* Dataset *
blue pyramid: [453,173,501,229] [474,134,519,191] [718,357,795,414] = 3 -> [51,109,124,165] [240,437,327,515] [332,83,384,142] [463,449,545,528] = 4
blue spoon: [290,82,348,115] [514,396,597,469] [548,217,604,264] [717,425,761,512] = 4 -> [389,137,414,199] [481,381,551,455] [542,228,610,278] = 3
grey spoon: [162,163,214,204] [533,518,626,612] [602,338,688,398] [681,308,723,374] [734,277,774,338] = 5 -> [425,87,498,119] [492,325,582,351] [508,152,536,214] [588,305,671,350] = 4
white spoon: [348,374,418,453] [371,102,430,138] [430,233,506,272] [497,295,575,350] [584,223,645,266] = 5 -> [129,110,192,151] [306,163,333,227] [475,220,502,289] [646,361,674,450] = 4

--

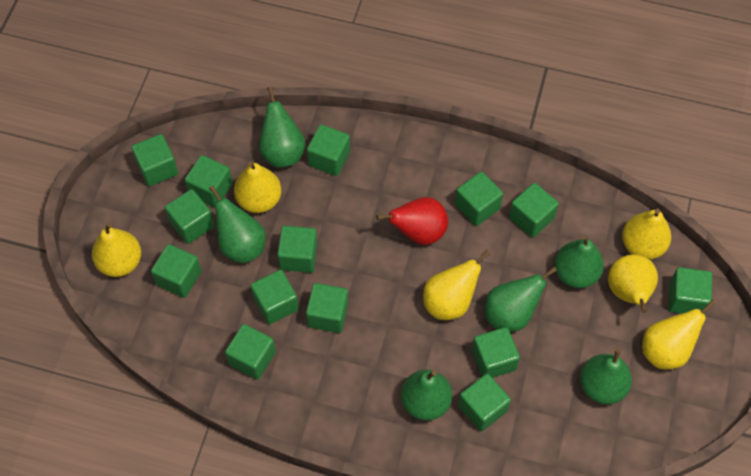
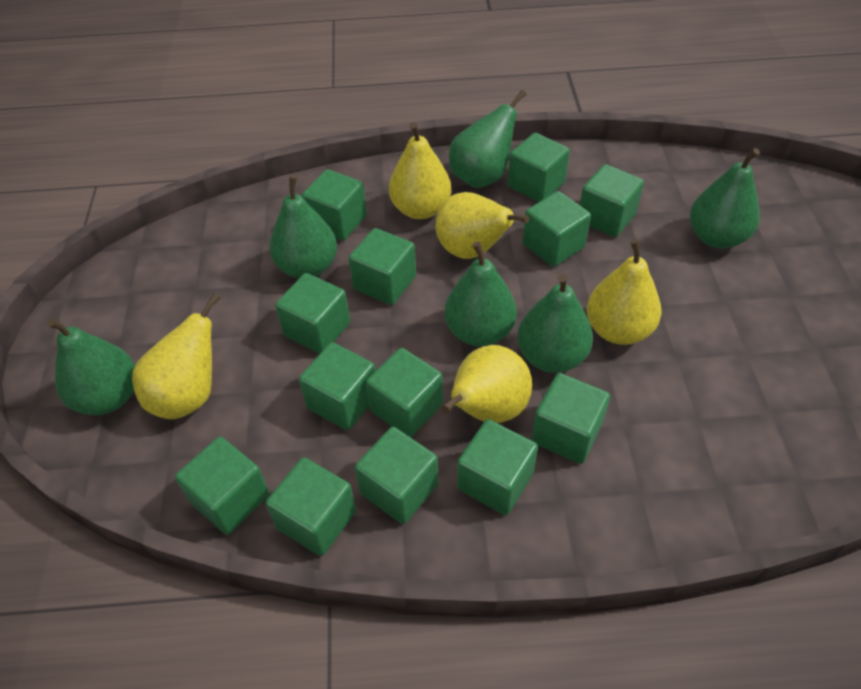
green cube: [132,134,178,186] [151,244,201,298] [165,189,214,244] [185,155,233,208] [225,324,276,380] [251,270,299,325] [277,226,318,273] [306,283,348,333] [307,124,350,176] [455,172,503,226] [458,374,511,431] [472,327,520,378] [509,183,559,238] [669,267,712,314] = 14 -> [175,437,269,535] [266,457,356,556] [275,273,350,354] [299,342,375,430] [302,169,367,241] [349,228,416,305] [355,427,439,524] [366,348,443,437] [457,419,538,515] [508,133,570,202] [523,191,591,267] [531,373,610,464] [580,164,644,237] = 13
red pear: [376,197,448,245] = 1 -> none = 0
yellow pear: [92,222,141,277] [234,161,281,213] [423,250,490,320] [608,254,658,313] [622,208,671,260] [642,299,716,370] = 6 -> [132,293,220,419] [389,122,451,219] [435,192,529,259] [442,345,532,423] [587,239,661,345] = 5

--

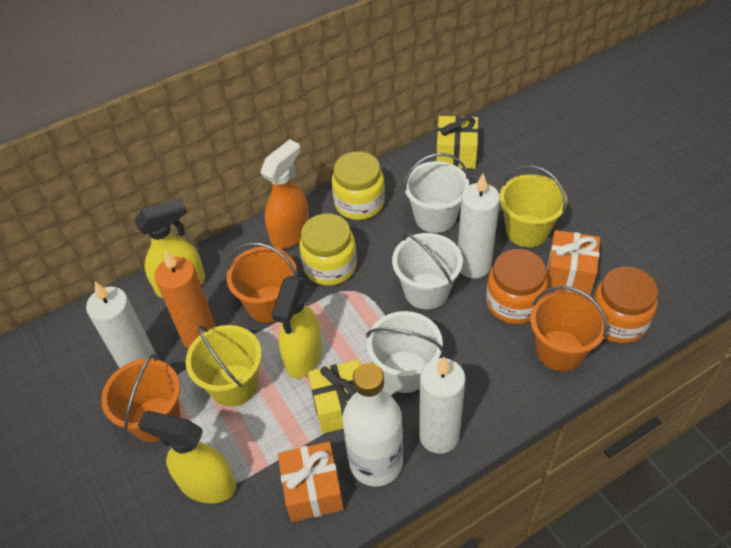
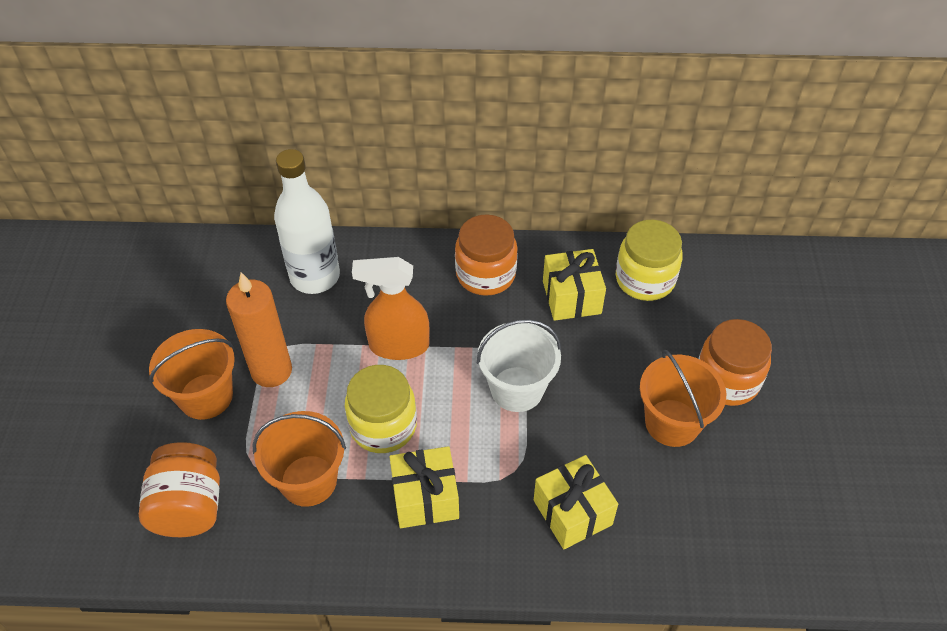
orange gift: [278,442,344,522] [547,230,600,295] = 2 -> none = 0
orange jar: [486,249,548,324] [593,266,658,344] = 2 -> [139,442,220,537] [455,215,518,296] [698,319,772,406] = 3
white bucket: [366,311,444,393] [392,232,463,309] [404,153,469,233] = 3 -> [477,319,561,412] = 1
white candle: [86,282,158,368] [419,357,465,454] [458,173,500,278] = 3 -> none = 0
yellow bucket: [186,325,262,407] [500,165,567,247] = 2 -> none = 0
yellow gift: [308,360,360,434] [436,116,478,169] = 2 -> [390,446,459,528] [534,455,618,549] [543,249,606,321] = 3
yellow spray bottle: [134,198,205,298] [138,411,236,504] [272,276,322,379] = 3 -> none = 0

* Work to complete *
What you give back should be exactly the lines of the data above from the line with "orange gift: [278,442,344,522]" through the line with "yellow bucket: [186,325,262,407]", both of those included, and nothing more.

* Expected answer *
orange gift: [278,442,344,522] [547,230,600,295] = 2 -> none = 0
orange jar: [486,249,548,324] [593,266,658,344] = 2 -> [139,442,220,537] [455,215,518,296] [698,319,772,406] = 3
white bucket: [366,311,444,393] [392,232,463,309] [404,153,469,233] = 3 -> [477,319,561,412] = 1
white candle: [86,282,158,368] [419,357,465,454] [458,173,500,278] = 3 -> none = 0
yellow bucket: [186,325,262,407] [500,165,567,247] = 2 -> none = 0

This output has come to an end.